──────── DATA
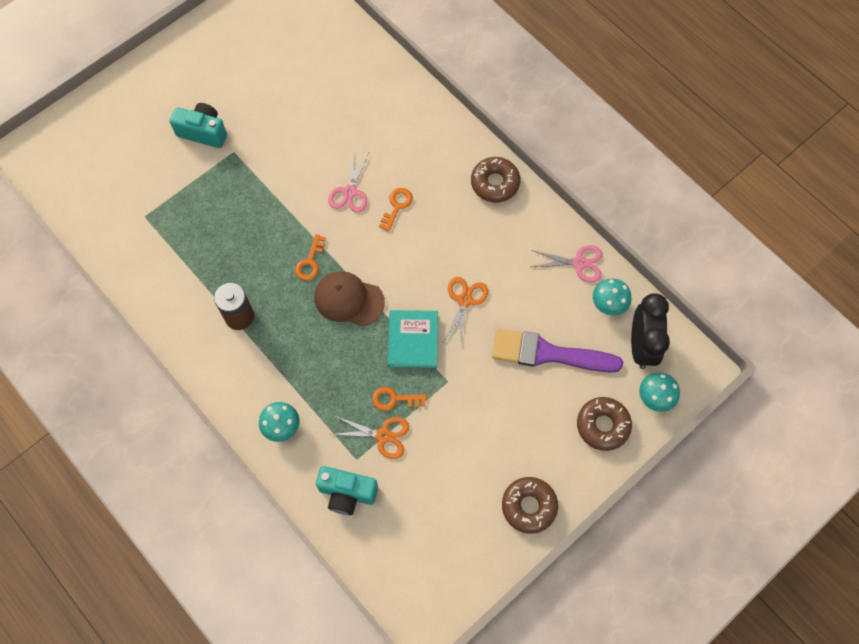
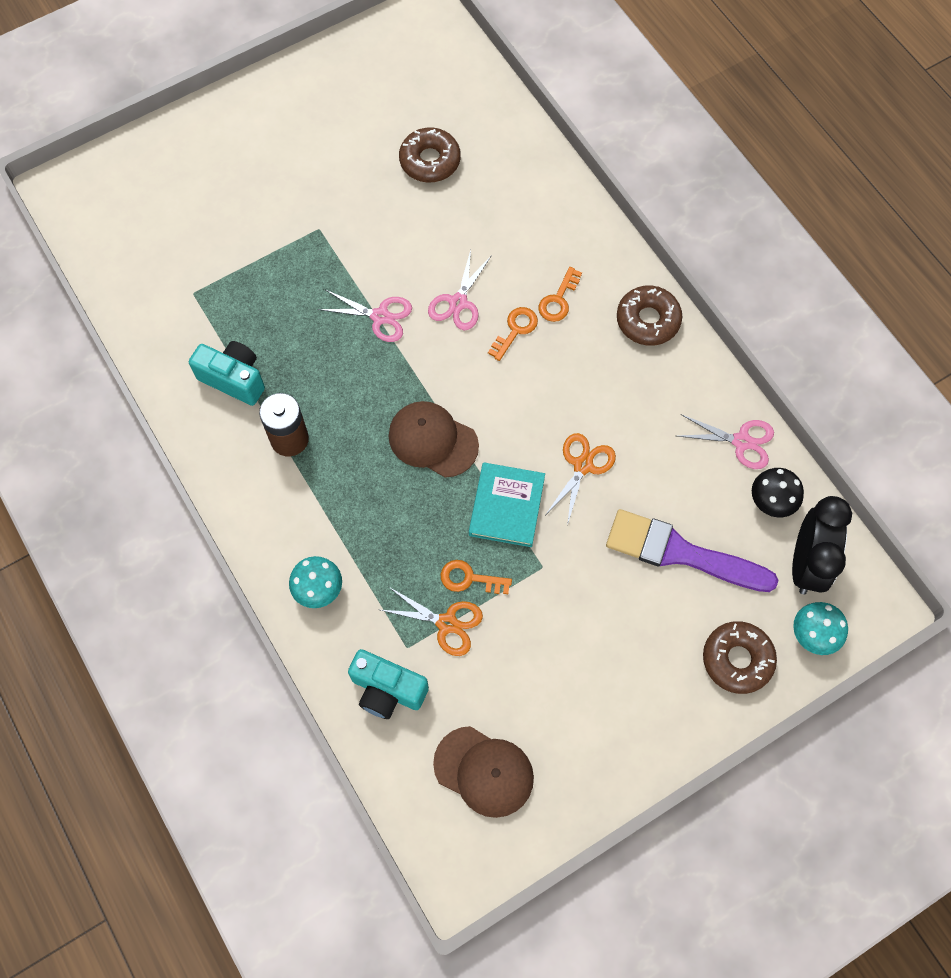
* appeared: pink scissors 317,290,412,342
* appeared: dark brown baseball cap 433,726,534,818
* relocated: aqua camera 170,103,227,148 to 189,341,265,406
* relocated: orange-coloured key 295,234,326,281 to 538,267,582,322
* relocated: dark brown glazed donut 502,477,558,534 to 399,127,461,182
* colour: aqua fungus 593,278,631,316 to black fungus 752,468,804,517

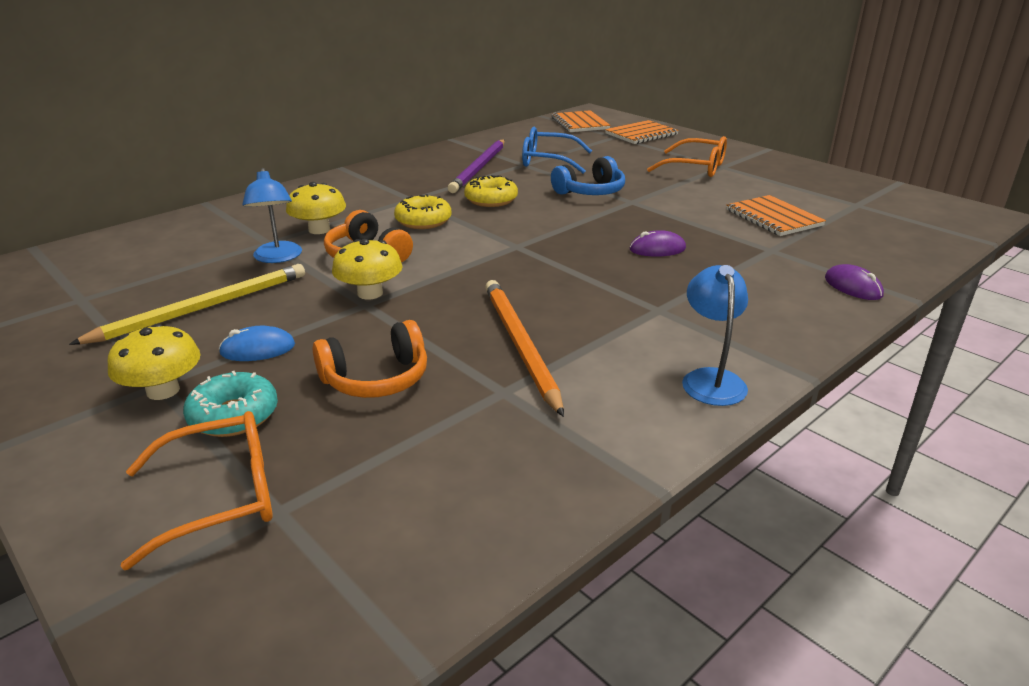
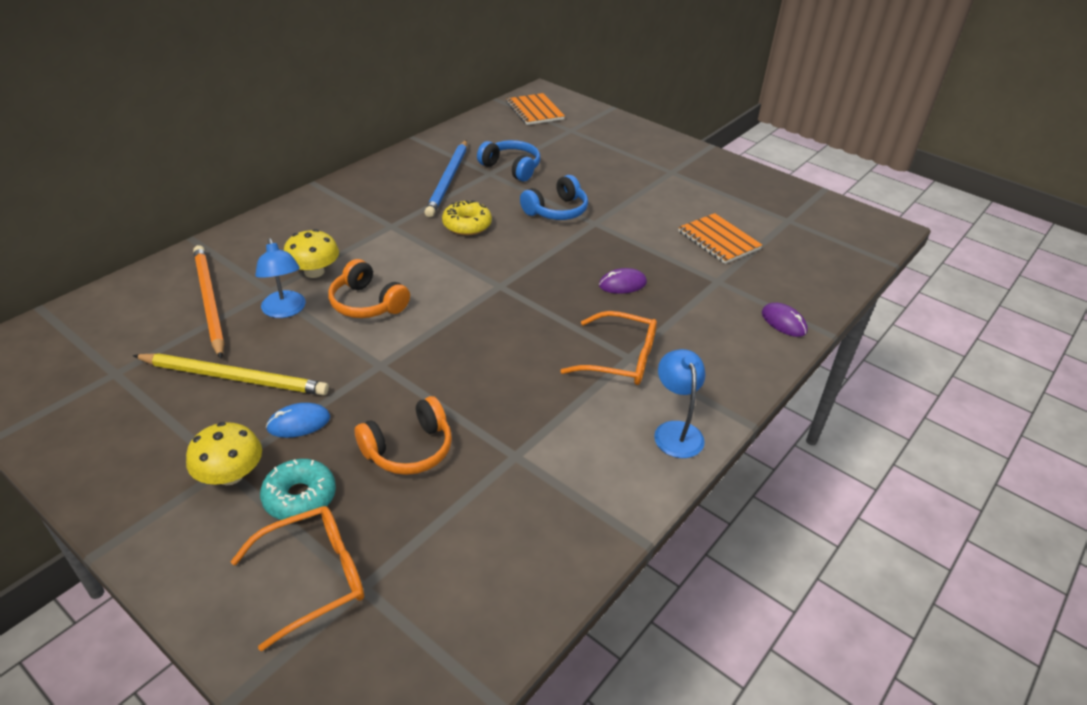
* missing: golden fungus 332,239,403,300
* missing: golden glazed donut 394,194,452,229
* missing: orange-coloured exercise book 605,120,679,144
* relocated: orange-coloured wooden pencil 485,280,564,417 to 193,245,225,359
* relocated: orange-coloured glasses 647,136,727,177 to 560,311,657,385
* exchanged: cobalt glasses 522,127,592,174 to cobalt headphones 477,140,540,181
* colour: violet wooden pencil 448,139,505,193 to cobalt wooden pencil 425,140,467,217
* spun: golden wooden pencil 69,264,305,345 = 133,353,329,395 60 degrees clockwise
────────────────
» **WHAT YOU NEED TO DO**: Reproduce word for word only the lines between the line containing "295,234,326,281 to 538,267,582,322" and the end of the listing above, both included, and drop any pictures.

» **OUTPUT**:
* relocated: orange-coloured key 295,234,326,281 to 538,267,582,322
* relocated: dark brown glazed donut 502,477,558,534 to 399,127,461,182
* colour: aqua fungus 593,278,631,316 to black fungus 752,468,804,517

* missing: golden fungus 332,239,403,300
* missing: golden glazed donut 394,194,452,229
* missing: orange-coloured exercise book 605,120,679,144
* relocated: orange-coloured wooden pencil 485,280,564,417 to 193,245,225,359
* relocated: orange-coloured glasses 647,136,727,177 to 560,311,657,385
* exchanged: cobalt glasses 522,127,592,174 to cobalt headphones 477,140,540,181
* colour: violet wooden pencil 448,139,505,193 to cobalt wooden pencil 425,140,467,217
* spun: golden wooden pencil 69,264,305,345 = 133,353,329,395 60 degrees clockwise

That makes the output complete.